> **Available data**

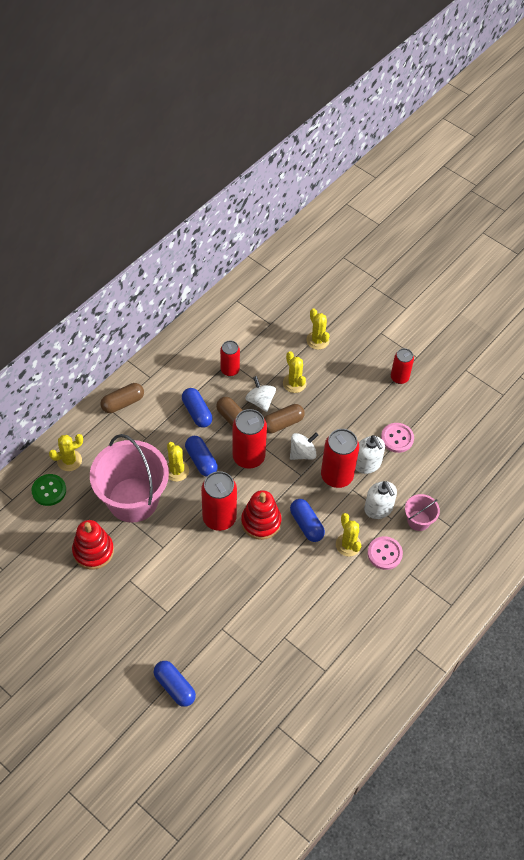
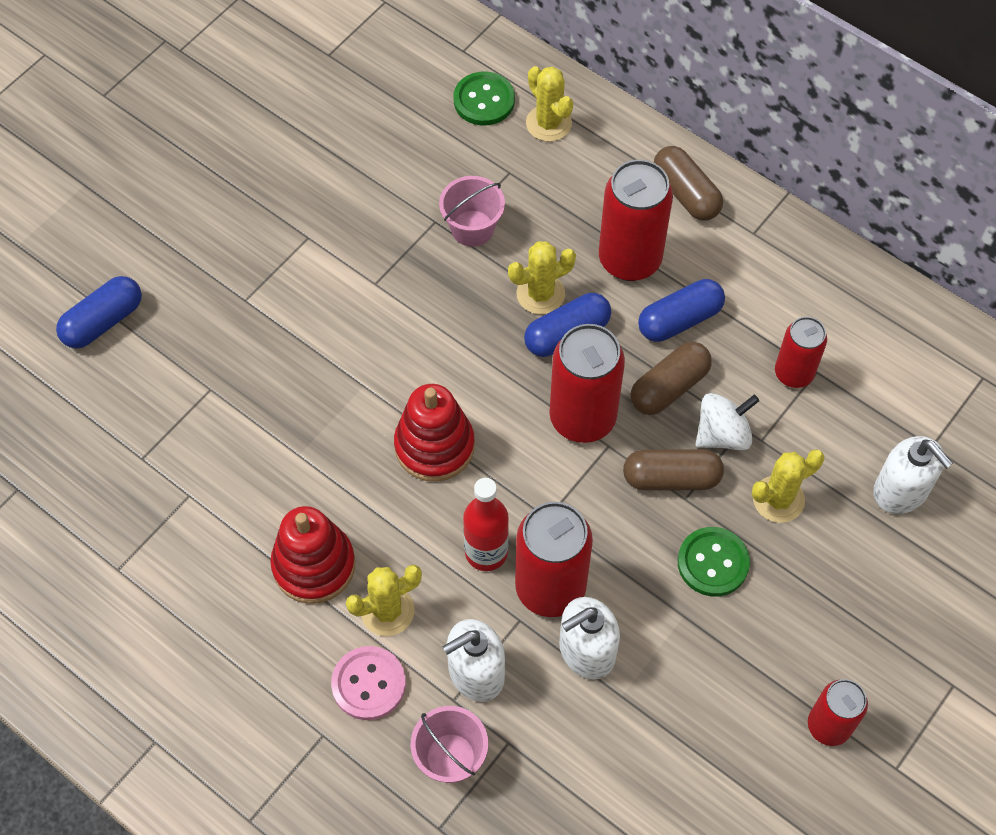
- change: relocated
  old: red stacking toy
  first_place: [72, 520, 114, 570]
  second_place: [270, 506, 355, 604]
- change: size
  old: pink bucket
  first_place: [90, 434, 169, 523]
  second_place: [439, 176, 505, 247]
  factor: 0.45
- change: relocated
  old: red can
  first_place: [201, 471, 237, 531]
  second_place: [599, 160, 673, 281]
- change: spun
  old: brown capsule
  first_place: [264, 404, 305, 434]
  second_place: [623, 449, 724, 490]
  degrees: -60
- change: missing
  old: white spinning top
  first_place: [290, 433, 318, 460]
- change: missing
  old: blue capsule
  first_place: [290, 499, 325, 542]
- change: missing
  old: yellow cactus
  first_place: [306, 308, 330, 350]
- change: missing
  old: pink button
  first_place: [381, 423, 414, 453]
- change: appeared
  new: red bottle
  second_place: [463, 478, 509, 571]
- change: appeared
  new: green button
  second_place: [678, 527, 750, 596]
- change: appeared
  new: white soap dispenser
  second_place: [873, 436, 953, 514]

> **What you are asked to do**
All that the answer may hold is the lines from the one with "first_place: [381, 423, 414, 453]" through the end of the data, set down exactly as they appear.

> **Exercise solution**
  first_place: [381, 423, 414, 453]
- change: appeared
  new: red bottle
  second_place: [463, 478, 509, 571]
- change: appeared
  new: green button
  second_place: [678, 527, 750, 596]
- change: appeared
  new: white soap dispenser
  second_place: [873, 436, 953, 514]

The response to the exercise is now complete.